━━━ Input material

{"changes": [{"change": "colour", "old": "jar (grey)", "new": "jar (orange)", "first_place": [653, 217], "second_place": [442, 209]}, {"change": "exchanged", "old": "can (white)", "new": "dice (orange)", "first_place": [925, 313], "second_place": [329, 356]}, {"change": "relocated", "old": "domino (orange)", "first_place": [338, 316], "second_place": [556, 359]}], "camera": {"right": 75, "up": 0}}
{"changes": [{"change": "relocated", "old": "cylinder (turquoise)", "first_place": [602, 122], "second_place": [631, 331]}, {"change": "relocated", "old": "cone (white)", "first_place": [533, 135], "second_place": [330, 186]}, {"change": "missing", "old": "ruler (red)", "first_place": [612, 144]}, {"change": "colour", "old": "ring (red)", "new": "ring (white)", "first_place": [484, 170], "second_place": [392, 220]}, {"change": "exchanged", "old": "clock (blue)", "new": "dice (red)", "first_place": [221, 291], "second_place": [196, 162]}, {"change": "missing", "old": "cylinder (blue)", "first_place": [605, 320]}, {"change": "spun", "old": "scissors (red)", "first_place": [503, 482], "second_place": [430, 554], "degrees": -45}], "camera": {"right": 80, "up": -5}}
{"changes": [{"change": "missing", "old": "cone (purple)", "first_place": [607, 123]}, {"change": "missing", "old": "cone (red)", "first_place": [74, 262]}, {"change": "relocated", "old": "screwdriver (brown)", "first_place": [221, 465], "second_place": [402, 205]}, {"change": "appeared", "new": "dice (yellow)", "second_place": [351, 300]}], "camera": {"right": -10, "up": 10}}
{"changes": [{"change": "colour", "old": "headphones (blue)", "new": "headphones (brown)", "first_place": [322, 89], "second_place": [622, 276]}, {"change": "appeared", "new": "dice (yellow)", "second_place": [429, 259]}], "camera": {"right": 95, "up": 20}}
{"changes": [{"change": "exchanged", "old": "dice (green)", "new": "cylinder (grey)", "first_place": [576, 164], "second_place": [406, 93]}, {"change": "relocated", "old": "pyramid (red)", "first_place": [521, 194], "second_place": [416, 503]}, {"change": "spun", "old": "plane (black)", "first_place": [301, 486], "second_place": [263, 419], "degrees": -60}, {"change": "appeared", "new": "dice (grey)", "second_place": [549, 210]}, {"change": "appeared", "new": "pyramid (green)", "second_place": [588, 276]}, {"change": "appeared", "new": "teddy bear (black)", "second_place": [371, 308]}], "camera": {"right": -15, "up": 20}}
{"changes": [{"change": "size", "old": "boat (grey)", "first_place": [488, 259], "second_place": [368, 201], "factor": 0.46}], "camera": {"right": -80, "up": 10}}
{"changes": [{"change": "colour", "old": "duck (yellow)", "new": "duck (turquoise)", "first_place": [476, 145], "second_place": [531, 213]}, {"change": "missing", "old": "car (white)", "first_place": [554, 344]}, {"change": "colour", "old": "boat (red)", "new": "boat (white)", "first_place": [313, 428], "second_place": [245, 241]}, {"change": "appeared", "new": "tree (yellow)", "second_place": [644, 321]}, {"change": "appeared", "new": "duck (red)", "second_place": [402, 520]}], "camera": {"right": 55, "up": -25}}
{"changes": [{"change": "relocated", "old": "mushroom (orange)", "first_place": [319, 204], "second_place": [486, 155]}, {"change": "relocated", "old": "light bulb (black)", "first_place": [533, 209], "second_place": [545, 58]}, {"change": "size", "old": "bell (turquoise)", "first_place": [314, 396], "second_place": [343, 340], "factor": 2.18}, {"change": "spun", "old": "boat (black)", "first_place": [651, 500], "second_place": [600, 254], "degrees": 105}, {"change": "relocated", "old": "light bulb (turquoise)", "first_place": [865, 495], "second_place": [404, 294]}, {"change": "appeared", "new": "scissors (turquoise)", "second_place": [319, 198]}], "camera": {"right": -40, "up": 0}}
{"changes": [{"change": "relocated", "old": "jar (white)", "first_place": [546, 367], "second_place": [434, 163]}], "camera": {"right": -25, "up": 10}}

━━━━━━

→ Task details:
Retype each line of the listing exactly as it was given above.

→ Exercise output:
{"changes": [{"change": "colour", "old": "jar (grey)", "new": "jar (orange)", "first_place": [653, 217], "second_place": [442, 209]}, {"change": "exchanged", "old": "can (white)", "new": "dice (orange)", "first_place": [925, 313], "second_place": [329, 356]}, {"change": "relocated", "old": "domino (orange)", "first_place": [338, 316], "second_place": [556, 359]}], "camera": {"right": 75, "up": 0}}
{"changes": [{"change": "relocated", "old": "cylinder (turquoise)", "first_place": [602, 122], "second_place": [631, 331]}, {"change": "relocated", "old": "cone (white)", "first_place": [533, 135], "second_place": [330, 186]}, {"change": "missing", "old": "ruler (red)", "first_place": [612, 144]}, {"change": "colour", "old": "ring (red)", "new": "ring (white)", "first_place": [484, 170], "second_place": [392, 220]}, {"change": "exchanged", "old": "clock (blue)", "new": "dice (red)", "first_place": [221, 291], "second_place": [196, 162]}, {"change": "missing", "old": "cylinder (blue)", "first_place": [605, 320]}, {"change": "spun", "old": "scissors (red)", "first_place": [503, 482], "second_place": [430, 554], "degrees": -45}], "camera": {"right": 80, "up": -5}}
{"changes": [{"change": "missing", "old": "cone (purple)", "first_place": [607, 123]}, {"change": "missing", "old": "cone (red)", "first_place": [74, 262]}, {"change": "relocated", "old": "screwdriver (brown)", "first_place": [221, 465], "second_place": [402, 205]}, {"change": "appeared", "new": "dice (yellow)", "second_place": [351, 300]}], "camera": {"right": -10, "up": 10}}
{"changes": [{"change": "colour", "old": "headphones (blue)", "new": "headphones (brown)", "first_place": [322, 89], "second_place": [622, 276]}, {"change": "appeared", "new": "dice (yellow)", "second_place": [429, 259]}], "camera": {"right": 95, "up": 20}}
{"changes": [{"change": "exchanged", "old": "dice (green)", "new": "cylinder (grey)", "first_place": [576, 164], "second_place": [406, 93]}, {"change": "relocated", "old": "pyramid (red)", "first_place": [521, 194], "second_place": [416, 503]}, {"change": "spun", "old": "plane (black)", "first_place": [301, 486], "second_place": [263, 419], "degrees": -60}, {"change": "appeared", "new": "dice (grey)", "second_place": [549, 210]}, {"change": "appeared", "new": "pyramid (green)", "second_place": [588, 276]}, {"change": "appeared", "new": "teddy bear (black)", "second_place": [371, 308]}], "camera": {"right": -15, "up": 20}}
{"changes": [{"change": "size", "old": "boat (grey)", "first_place": [488, 259], "second_place": [368, 201], "factor": 0.46}], "camera": {"right": -80, "up": 10}}
{"changes": [{"change": "colour", "old": "duck (yellow)", "new": "duck (turquoise)", "first_place": [476, 145], "second_place": [531, 213]}, {"change": "missing", "old": "car (white)", "first_place": [554, 344]}, {"change": "colour", "old": "boat (red)", "new": "boat (white)", "first_place": [313, 428], "second_place": [245, 241]}, {"change": "appeared", "new": "tree (yellow)", "second_place": [644, 321]}, {"change": "appeared", "new": "duck (red)", "second_place": [402, 520]}], "camera": {"right": 55, "up": -25}}
{"changes": [{"change": "relocated", "old": "mushroom (orange)", "first_place": [319, 204], "second_place": [486, 155]}, {"change": "relocated", "old": "light bulb (black)", "first_place": [533, 209], "second_place": [545, 58]}, {"change": "size", "old": "bell (turquoise)", "first_place": [314, 396], "second_place": [343, 340], "factor": 2.18}, {"change": "spun", "old": "boat (black)", "first_place": [651, 500], "second_place": [600, 254], "degrees": 105}, {"change": "relocated", "old": "light bulb (turquoise)", "first_place": [865, 495], "second_place": [404, 294]}, {"change": "appeared", "new": "scissors (turquoise)", "second_place": [319, 198]}], "camera": {"right": -40, "up": 0}}
{"changes": [{"change": "relocated", "old": "jar (white)", "first_place": [546, 367], "second_place": [434, 163]}], "camera": {"right": -25, "up": 10}}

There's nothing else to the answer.